**What to produce**
In the entries below, the lines from the one with "lime plate B3:B6" through the one with "orange brick E4:F5" are to be copied exactly; both ends count.

**Data**
* * *

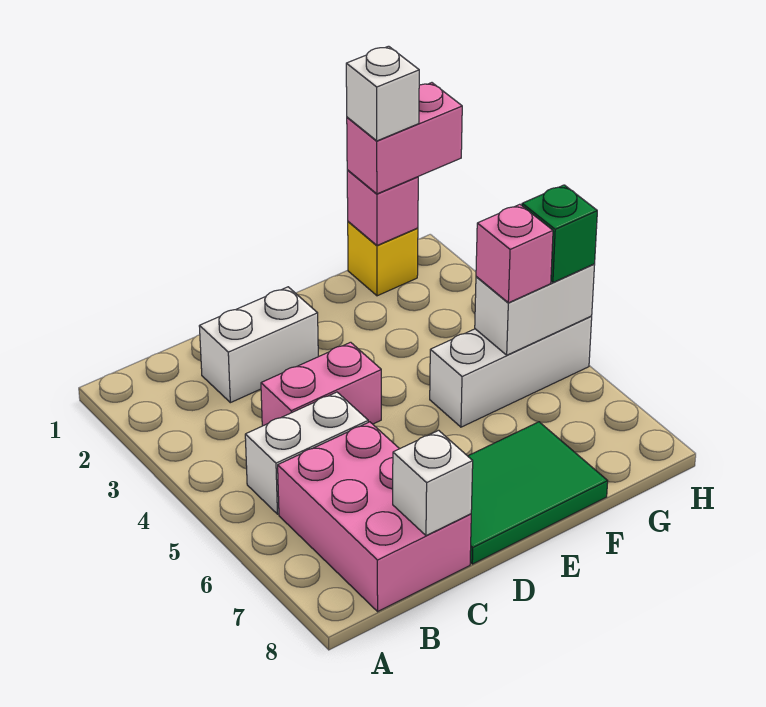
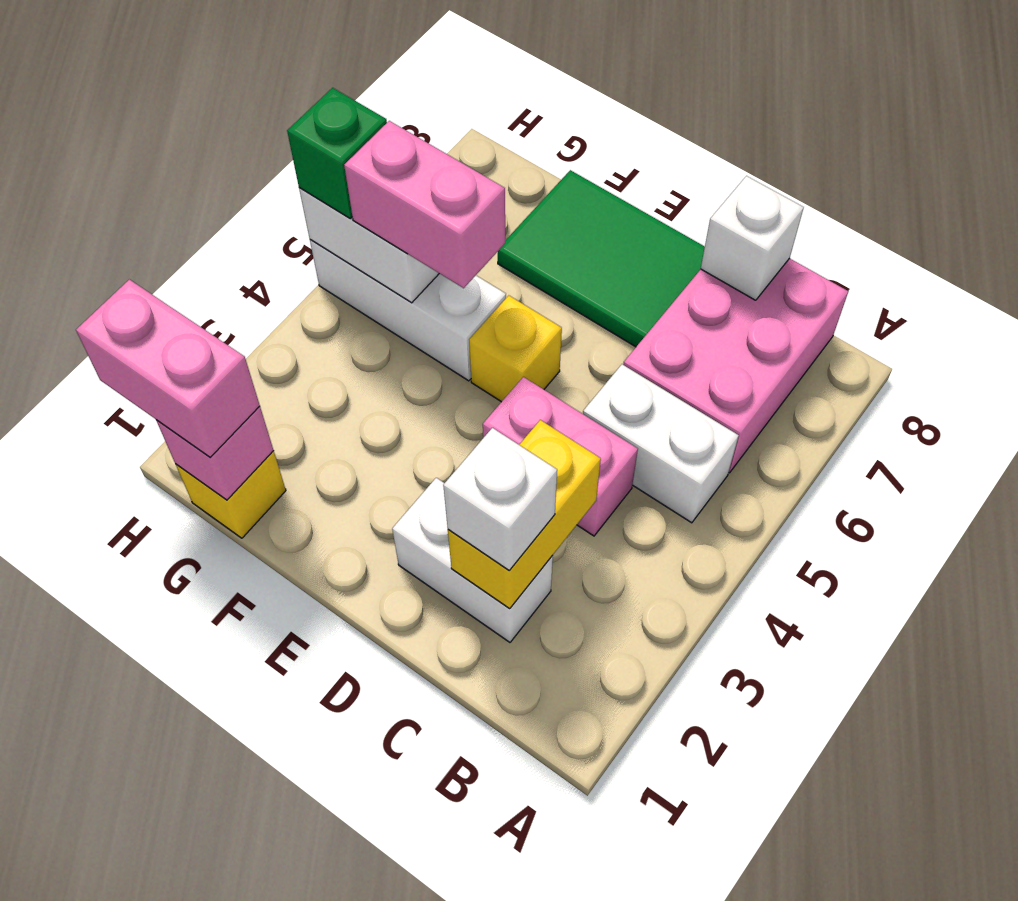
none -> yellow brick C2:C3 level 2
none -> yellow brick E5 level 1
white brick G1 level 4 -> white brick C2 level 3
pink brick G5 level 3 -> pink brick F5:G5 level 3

* * *

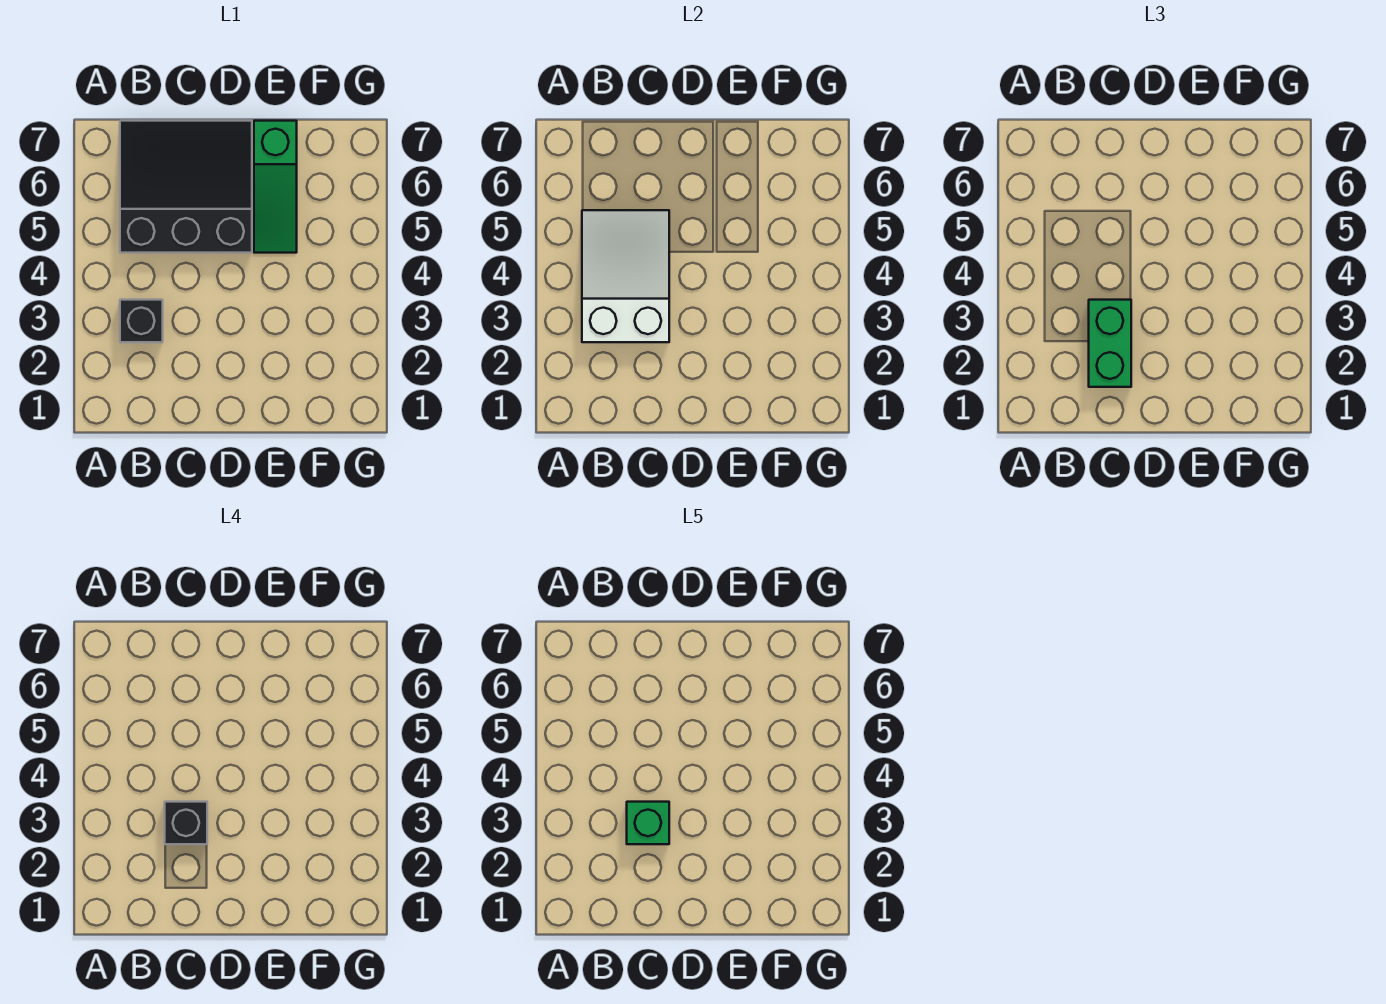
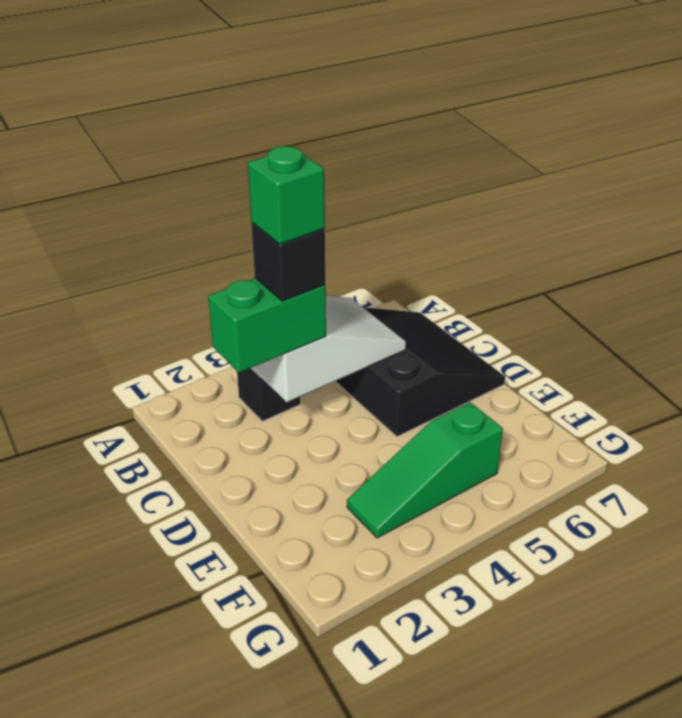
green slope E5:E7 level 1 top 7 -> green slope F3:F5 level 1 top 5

* * *

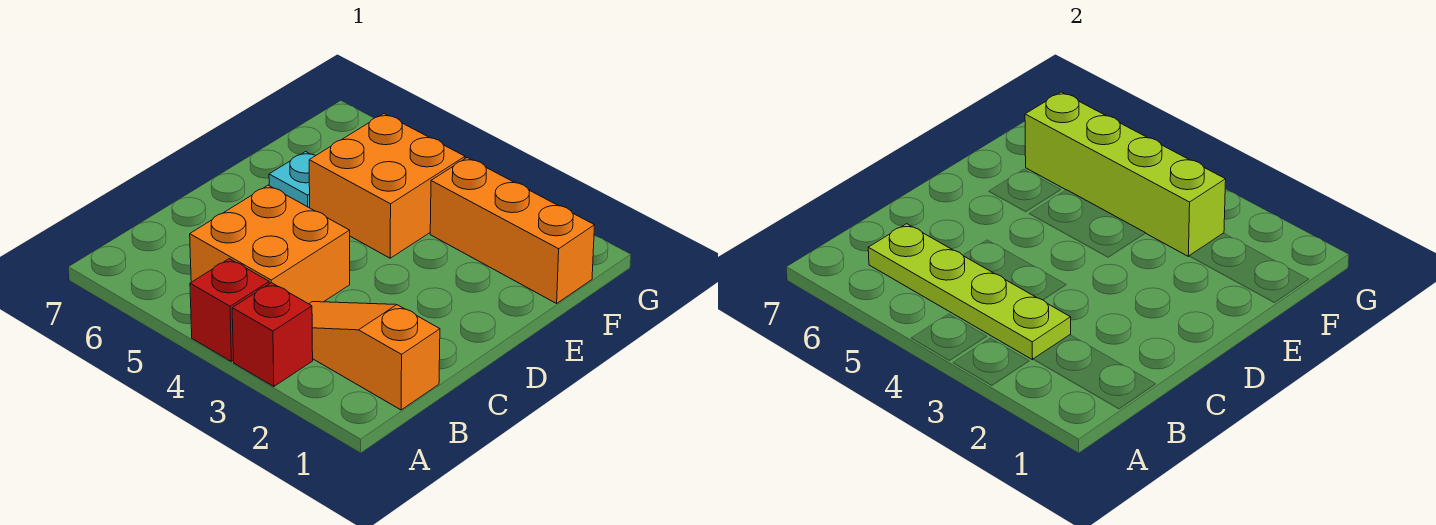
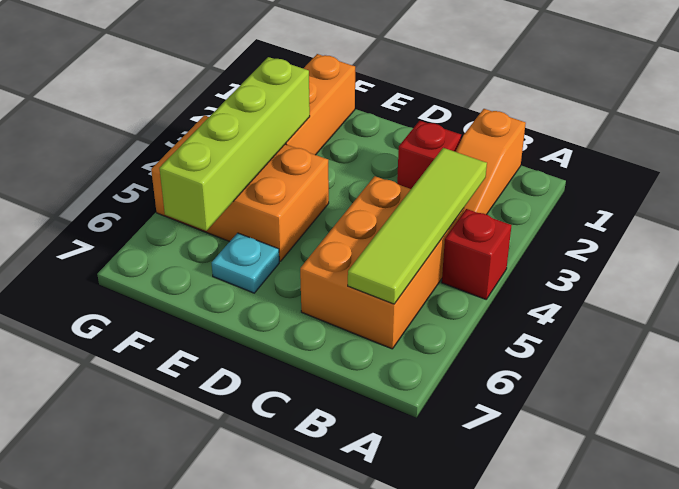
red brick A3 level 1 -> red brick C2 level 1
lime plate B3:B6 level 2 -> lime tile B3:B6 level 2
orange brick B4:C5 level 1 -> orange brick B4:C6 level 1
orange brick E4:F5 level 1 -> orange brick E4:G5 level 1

* * *

**Solved problem**
lime plate B3:B6 level 2 -> lime tile B3:B6 level 2
orange brick B4:C5 level 1 -> orange brick B4:C6 level 1
orange brick E4:F5 level 1 -> orange brick E4:G5 level 1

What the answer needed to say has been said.